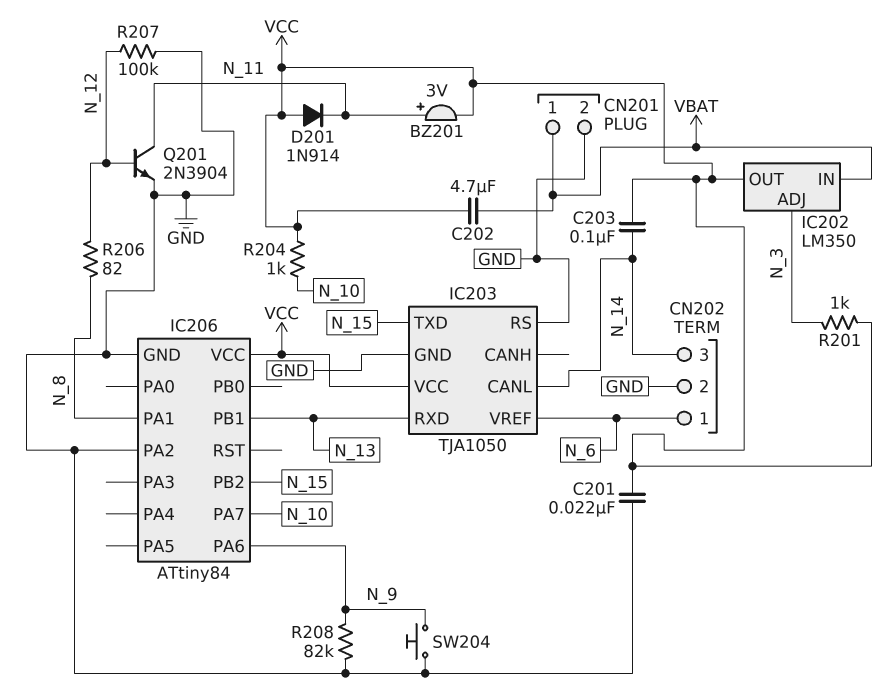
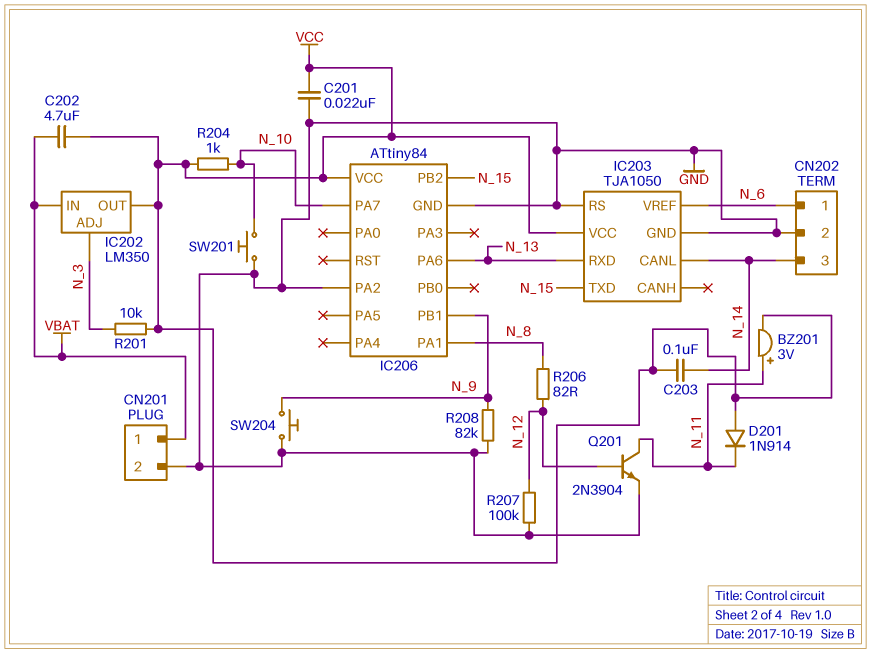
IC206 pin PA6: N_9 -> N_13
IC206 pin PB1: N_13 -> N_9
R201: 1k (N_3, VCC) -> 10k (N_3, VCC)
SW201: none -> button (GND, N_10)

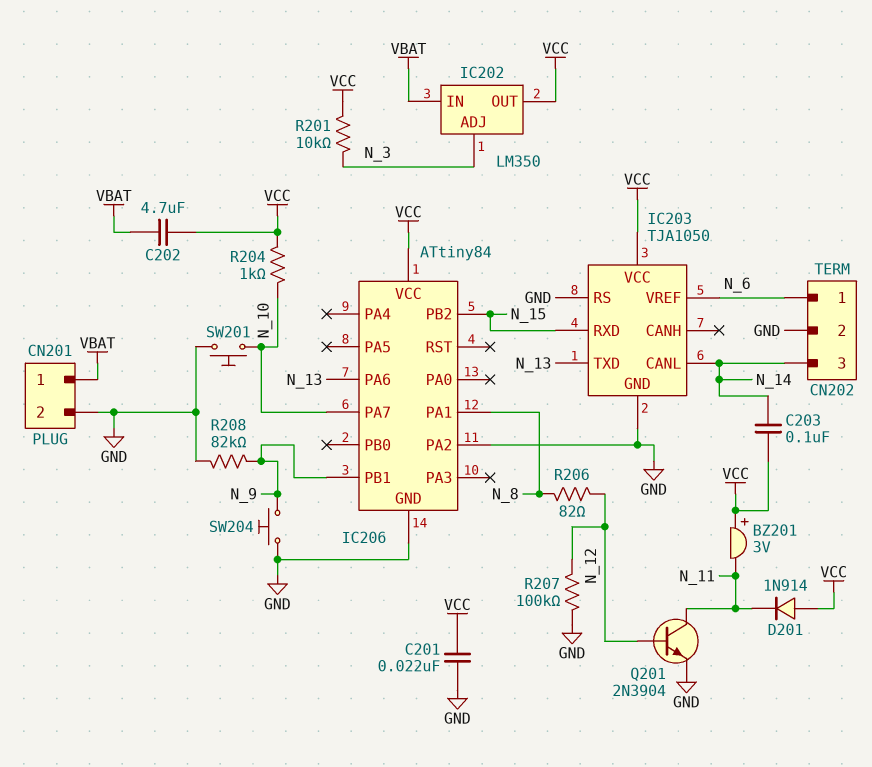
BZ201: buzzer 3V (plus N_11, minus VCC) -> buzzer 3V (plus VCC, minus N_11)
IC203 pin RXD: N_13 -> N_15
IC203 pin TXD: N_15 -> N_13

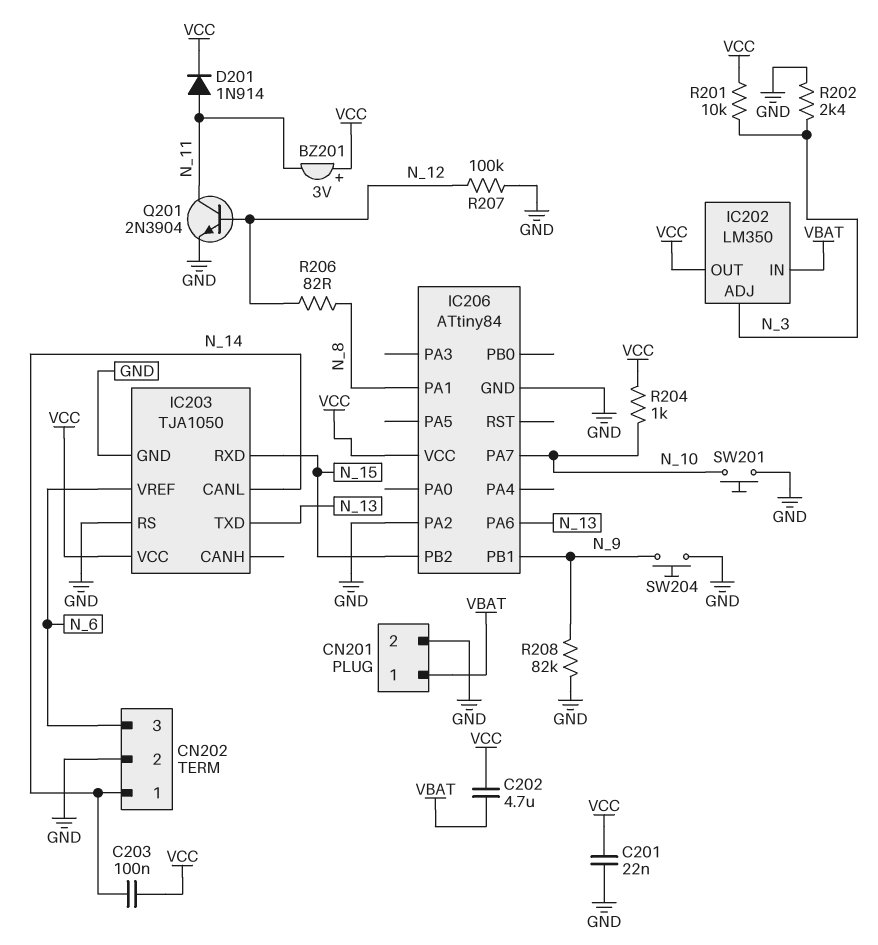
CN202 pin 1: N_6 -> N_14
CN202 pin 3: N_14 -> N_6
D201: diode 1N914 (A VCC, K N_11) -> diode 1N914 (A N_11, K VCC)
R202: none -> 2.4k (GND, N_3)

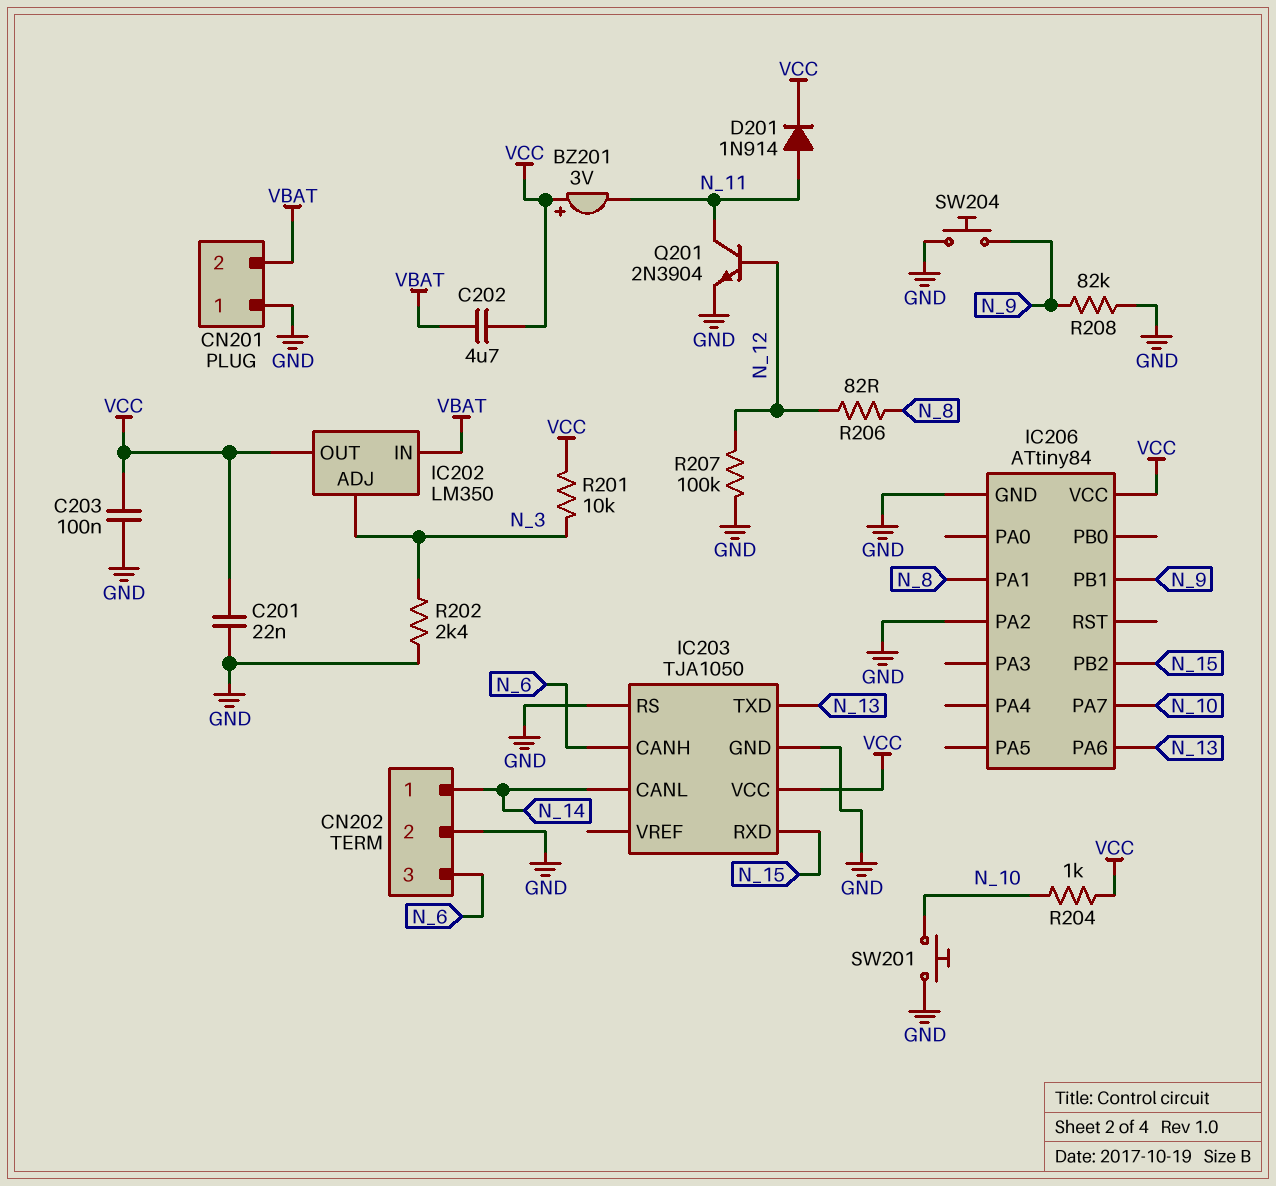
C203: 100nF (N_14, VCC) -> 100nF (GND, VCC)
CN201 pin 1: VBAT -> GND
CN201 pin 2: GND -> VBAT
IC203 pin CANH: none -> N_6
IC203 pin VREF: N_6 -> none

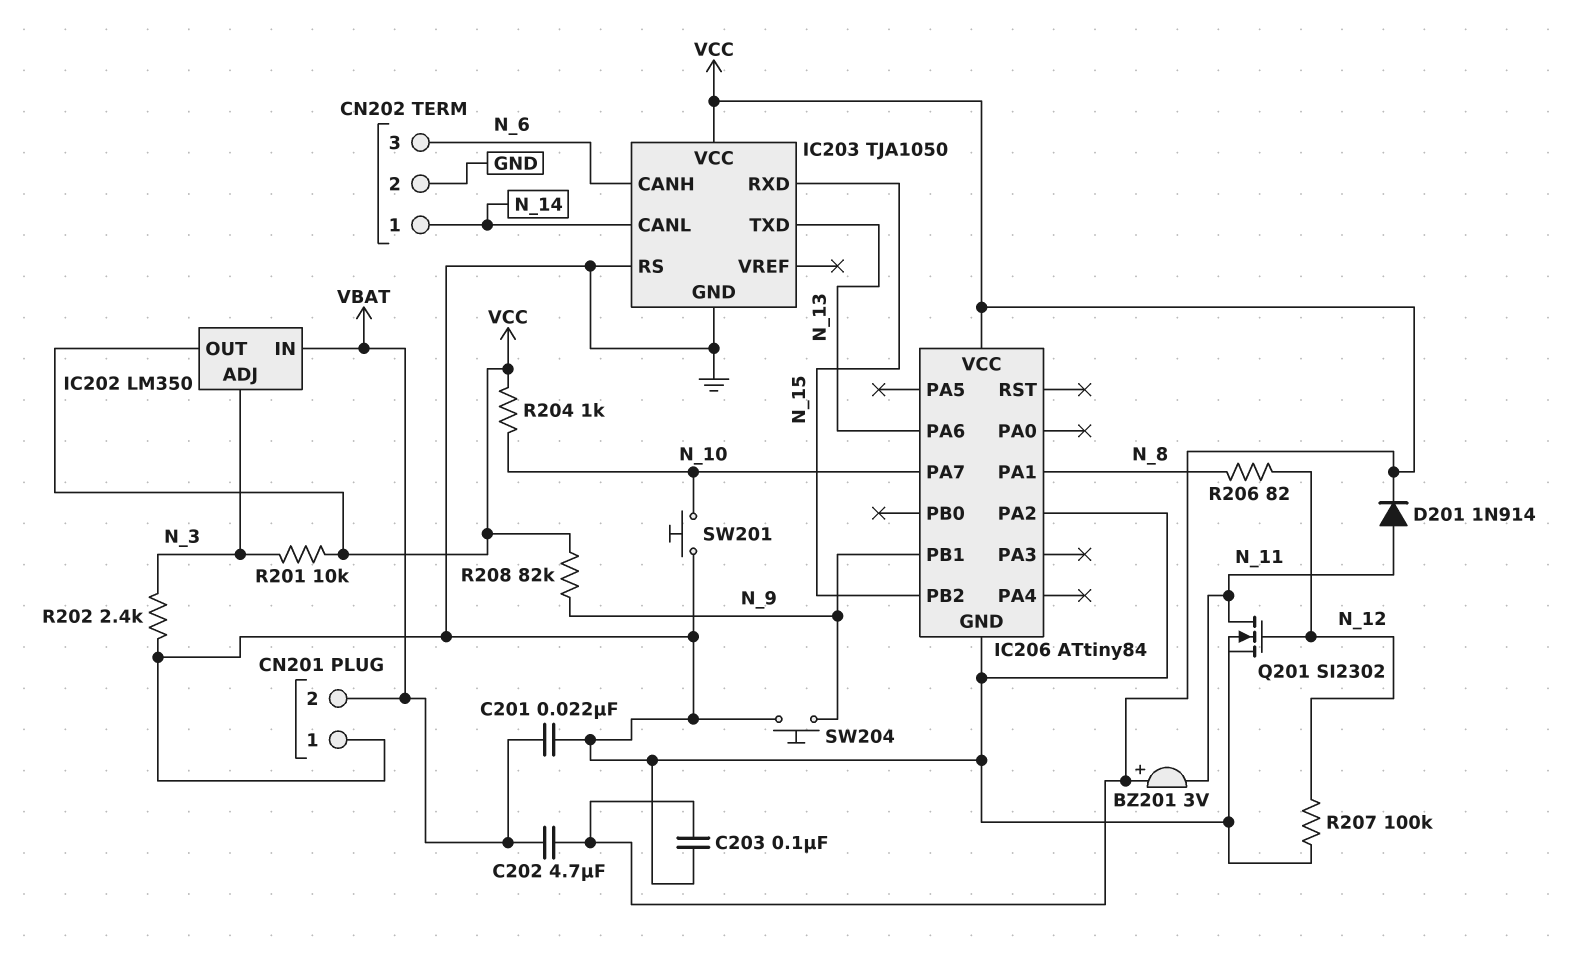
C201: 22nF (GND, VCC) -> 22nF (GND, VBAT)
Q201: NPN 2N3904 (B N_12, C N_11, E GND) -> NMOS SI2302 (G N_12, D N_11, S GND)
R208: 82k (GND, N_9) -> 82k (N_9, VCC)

## Required action
What is needed is an exact reproduction of the data, pictures excluded.

## Task output
IC206 pin PA6: N_9 -> N_13
IC206 pin PB1: N_13 -> N_9
R201: 1k (N_3, VCC) -> 10k (N_3, VCC)
SW201: none -> button (GND, N_10)

BZ201: buzzer 3V (plus N_11, minus VCC) -> buzzer 3V (plus VCC, minus N_11)
IC203 pin RXD: N_13 -> N_15
IC203 pin TXD: N_15 -> N_13

CN202 pin 1: N_6 -> N_14
CN202 pin 3: N_14 -> N_6
D201: diode 1N914 (A VCC, K N_11) -> diode 1N914 (A N_11, K VCC)
R202: none -> 2.4k (GND, N_3)

C203: 100nF (N_14, VCC) -> 100nF (GND, VCC)
CN201 pin 1: VBAT -> GND
CN201 pin 2: GND -> VBAT
IC203 pin CANH: none -> N_6
IC203 pin VREF: N_6 -> none

C201: 22nF (GND, VCC) -> 22nF (GND, VBAT)
Q201: NPN 2N3904 (B N_12, C N_11, E GND) -> NMOS SI2302 (G N_12, D N_11, S GND)
R208: 82k (GND, N_9) -> 82k (N_9, VCC)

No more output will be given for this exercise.